▶ **The task**: The required output consists solely of the lines from the top of the listing through the line containing "RGB pin R: D0 -> D7", transcribed exactly.

[[ Data supplied, beginning ]]

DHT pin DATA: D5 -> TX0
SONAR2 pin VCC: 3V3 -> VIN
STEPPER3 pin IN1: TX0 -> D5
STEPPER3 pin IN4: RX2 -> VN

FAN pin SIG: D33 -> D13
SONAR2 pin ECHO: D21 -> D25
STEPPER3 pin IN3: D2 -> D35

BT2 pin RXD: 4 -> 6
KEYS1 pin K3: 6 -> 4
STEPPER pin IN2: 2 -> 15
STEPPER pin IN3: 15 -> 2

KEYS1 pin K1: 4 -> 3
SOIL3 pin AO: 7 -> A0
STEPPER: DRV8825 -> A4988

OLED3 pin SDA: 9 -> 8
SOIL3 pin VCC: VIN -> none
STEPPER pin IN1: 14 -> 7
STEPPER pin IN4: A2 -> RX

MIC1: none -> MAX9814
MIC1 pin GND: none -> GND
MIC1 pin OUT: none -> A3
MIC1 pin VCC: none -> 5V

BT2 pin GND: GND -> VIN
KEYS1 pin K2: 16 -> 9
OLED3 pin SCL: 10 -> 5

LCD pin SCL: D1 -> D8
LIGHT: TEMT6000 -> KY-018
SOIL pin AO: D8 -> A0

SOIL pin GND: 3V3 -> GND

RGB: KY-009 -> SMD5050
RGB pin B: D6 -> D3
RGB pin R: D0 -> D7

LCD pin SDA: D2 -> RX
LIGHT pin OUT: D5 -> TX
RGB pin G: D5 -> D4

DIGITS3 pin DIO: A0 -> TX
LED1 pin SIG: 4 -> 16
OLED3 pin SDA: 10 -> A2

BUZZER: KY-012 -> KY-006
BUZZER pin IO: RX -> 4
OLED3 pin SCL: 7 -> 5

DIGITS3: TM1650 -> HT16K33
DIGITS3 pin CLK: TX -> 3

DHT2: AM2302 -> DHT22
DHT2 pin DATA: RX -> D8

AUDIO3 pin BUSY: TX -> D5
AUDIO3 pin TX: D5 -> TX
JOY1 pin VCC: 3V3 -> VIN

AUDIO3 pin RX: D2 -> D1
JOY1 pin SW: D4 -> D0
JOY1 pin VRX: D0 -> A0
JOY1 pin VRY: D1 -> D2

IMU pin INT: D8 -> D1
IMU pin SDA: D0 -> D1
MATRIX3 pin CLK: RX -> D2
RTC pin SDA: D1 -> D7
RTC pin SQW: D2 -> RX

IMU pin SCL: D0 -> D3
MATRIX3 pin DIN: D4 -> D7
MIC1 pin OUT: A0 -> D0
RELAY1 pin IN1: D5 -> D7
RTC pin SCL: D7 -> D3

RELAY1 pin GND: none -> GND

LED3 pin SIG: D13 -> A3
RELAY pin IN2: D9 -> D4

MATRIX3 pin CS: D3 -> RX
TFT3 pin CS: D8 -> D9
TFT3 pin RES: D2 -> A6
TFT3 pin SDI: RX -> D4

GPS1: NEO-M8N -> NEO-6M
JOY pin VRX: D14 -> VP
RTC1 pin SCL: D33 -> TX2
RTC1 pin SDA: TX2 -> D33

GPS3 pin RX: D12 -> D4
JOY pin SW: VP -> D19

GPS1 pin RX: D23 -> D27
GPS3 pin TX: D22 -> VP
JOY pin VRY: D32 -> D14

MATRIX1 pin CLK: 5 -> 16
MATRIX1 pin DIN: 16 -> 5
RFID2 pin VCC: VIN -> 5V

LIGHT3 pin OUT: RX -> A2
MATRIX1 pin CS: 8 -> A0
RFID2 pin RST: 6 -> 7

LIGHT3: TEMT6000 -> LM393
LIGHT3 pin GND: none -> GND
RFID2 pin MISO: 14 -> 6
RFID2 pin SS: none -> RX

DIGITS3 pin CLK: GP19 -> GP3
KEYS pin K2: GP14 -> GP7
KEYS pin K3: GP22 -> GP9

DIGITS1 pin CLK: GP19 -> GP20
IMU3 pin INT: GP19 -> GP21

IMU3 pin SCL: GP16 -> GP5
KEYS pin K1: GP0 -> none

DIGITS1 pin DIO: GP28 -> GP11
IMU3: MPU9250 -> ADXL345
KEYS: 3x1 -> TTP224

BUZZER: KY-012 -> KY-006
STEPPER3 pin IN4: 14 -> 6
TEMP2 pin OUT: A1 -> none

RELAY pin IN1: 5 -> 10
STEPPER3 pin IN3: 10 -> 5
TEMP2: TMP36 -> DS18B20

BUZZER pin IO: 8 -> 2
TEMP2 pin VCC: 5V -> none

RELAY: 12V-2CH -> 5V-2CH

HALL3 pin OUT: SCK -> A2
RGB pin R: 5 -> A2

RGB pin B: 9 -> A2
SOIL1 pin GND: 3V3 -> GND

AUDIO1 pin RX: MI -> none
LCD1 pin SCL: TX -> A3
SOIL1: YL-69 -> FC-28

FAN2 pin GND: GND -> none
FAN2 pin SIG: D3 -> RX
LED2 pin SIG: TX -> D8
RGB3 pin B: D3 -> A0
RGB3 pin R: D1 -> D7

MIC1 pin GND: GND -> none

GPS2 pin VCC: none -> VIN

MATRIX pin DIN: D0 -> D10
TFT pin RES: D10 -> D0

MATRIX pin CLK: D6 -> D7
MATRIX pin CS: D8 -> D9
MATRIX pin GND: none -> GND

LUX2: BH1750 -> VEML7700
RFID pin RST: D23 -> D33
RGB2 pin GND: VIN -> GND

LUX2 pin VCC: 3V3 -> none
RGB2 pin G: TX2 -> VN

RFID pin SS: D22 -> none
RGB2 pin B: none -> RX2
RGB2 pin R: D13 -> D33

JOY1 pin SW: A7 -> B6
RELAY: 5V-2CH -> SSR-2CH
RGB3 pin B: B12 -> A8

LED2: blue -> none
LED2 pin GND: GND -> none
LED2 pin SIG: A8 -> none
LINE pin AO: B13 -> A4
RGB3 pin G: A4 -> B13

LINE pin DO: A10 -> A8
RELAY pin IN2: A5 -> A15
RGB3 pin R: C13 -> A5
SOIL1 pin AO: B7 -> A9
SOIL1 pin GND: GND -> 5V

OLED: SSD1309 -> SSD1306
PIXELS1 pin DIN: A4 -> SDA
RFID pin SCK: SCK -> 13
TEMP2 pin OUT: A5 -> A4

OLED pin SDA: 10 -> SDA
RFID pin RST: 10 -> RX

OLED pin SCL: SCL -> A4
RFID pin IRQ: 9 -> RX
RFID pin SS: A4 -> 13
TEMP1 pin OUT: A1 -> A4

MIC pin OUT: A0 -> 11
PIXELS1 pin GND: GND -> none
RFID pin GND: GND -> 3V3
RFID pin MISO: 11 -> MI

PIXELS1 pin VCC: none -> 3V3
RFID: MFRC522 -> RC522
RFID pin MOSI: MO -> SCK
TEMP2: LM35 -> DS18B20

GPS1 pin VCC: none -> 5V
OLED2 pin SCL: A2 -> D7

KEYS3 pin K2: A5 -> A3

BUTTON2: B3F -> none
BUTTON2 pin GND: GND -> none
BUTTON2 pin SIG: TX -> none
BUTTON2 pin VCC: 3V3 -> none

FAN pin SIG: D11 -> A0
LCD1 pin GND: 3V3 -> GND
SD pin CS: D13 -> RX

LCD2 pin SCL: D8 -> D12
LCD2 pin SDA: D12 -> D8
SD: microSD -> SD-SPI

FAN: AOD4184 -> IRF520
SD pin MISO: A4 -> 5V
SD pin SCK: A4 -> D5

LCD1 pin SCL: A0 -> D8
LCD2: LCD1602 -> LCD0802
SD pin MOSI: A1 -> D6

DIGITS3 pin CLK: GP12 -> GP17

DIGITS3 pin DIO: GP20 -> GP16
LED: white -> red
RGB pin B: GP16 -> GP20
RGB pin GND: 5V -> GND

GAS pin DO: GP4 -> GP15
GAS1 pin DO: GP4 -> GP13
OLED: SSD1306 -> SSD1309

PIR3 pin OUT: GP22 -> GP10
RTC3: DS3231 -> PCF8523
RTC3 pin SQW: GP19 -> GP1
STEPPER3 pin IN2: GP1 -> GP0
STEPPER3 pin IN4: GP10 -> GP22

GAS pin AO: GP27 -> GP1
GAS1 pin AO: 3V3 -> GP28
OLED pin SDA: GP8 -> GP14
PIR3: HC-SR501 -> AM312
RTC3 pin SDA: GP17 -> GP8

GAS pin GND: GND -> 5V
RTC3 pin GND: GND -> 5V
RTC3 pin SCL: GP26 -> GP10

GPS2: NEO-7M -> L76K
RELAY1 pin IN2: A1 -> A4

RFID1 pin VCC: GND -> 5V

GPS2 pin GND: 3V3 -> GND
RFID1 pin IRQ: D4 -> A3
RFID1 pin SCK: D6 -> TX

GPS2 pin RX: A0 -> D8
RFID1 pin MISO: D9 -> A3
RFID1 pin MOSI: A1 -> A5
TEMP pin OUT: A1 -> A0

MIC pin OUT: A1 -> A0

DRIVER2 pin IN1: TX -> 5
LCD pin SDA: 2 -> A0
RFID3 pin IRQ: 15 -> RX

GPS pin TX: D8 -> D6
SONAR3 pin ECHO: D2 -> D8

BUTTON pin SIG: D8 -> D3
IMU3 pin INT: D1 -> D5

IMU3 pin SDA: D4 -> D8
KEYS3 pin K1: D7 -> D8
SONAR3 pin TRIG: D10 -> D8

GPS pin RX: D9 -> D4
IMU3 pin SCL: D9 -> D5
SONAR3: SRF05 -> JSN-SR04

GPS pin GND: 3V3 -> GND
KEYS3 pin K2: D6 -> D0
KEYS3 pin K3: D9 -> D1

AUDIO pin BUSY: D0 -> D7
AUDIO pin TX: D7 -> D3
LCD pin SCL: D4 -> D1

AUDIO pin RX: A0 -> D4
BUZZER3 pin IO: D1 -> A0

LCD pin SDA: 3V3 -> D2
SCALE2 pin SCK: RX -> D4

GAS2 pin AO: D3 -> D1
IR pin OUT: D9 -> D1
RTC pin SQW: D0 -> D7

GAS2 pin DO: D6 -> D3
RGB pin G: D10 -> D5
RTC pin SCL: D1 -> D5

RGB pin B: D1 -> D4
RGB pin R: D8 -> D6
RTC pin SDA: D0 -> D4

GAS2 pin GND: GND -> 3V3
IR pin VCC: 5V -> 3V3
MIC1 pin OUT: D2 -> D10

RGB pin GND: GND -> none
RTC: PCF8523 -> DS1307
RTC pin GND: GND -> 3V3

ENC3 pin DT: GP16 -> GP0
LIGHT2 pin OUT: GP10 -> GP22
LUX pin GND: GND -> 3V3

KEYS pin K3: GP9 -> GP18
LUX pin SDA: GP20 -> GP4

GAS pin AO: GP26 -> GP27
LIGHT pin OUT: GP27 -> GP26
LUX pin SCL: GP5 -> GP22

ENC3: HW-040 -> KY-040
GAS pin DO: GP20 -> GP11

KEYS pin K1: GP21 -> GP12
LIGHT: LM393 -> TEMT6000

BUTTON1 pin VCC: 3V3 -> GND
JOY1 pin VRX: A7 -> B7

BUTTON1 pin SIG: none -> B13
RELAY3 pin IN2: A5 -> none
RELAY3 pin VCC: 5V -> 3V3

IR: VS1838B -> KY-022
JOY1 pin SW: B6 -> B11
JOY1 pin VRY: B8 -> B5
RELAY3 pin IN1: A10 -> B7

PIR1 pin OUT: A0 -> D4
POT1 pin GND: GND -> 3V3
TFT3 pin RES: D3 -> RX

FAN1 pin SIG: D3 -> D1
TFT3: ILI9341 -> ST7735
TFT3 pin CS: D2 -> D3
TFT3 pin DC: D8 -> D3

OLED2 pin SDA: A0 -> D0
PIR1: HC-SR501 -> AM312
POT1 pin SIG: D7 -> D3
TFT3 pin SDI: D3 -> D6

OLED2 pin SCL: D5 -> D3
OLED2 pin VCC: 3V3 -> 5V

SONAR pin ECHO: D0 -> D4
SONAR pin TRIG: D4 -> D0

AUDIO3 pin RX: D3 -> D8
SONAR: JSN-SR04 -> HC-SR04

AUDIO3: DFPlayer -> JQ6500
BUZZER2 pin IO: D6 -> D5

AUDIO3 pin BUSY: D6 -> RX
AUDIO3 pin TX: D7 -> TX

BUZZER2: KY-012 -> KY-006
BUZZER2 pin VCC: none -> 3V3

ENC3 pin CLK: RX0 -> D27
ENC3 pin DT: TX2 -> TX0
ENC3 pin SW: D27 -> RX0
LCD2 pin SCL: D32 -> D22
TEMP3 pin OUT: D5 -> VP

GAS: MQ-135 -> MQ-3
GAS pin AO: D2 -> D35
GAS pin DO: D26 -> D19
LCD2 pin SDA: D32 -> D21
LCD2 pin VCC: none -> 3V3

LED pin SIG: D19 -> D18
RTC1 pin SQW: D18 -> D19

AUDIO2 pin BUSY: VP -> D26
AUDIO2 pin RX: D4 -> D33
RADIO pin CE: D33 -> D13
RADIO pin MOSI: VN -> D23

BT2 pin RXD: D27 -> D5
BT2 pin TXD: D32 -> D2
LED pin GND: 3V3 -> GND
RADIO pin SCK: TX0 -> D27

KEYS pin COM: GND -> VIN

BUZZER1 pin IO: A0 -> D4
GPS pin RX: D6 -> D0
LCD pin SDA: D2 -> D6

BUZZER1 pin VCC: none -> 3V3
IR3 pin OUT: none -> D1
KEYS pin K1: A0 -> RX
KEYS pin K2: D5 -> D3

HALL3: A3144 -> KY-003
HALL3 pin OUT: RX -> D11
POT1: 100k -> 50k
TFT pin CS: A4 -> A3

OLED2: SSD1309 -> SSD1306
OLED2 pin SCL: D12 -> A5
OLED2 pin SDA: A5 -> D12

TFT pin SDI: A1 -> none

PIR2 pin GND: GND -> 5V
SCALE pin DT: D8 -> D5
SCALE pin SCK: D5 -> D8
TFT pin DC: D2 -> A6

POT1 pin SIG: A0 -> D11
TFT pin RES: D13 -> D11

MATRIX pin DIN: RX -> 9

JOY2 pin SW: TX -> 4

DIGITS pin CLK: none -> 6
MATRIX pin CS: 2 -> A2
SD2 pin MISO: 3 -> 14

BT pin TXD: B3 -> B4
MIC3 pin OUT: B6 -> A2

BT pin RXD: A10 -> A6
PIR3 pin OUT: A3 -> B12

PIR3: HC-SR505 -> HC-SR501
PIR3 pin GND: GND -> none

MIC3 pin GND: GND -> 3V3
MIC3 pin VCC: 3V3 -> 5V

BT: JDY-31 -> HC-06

[[ Data supplied, end ]]

▶ **Result**:
DHT pin DATA: D5 -> TX0
SONAR2 pin VCC: 3V3 -> VIN
STEPPER3 pin IN1: TX0 -> D5
STEPPER3 pin IN4: RX2 -> VN

FAN pin SIG: D33 -> D13
SONAR2 pin ECHO: D21 -> D25
STEPPER3 pin IN3: D2 -> D35

BT2 pin RXD: 4 -> 6
KEYS1 pin K3: 6 -> 4
STEPPER pin IN2: 2 -> 15
STEPPER pin IN3: 15 -> 2

KEYS1 pin K1: 4 -> 3
SOIL3 pin AO: 7 -> A0
STEPPER: DRV8825 -> A4988

OLED3 pin SDA: 9 -> 8
SOIL3 pin VCC: VIN -> none
STEPPER pin IN1: 14 -> 7
STEPPER pin IN4: A2 -> RX

MIC1: none -> MAX9814
MIC1 pin GND: none -> GND
MIC1 pin OUT: none -> A3
MIC1 pin VCC: none -> 5V

BT2 pin GND: GND -> VIN
KEYS1 pin K2: 16 -> 9
OLED3 pin SCL: 10 -> 5

LCD pin SCL: D1 -> D8
LIGHT: TEMT6000 -> KY-018
SOIL pin AO: D8 -> A0

SOIL pin GND: 3V3 -> GND

RGB: KY-009 -> SMD5050
RGB pin B: D6 -> D3
RGB pin R: D0 -> D7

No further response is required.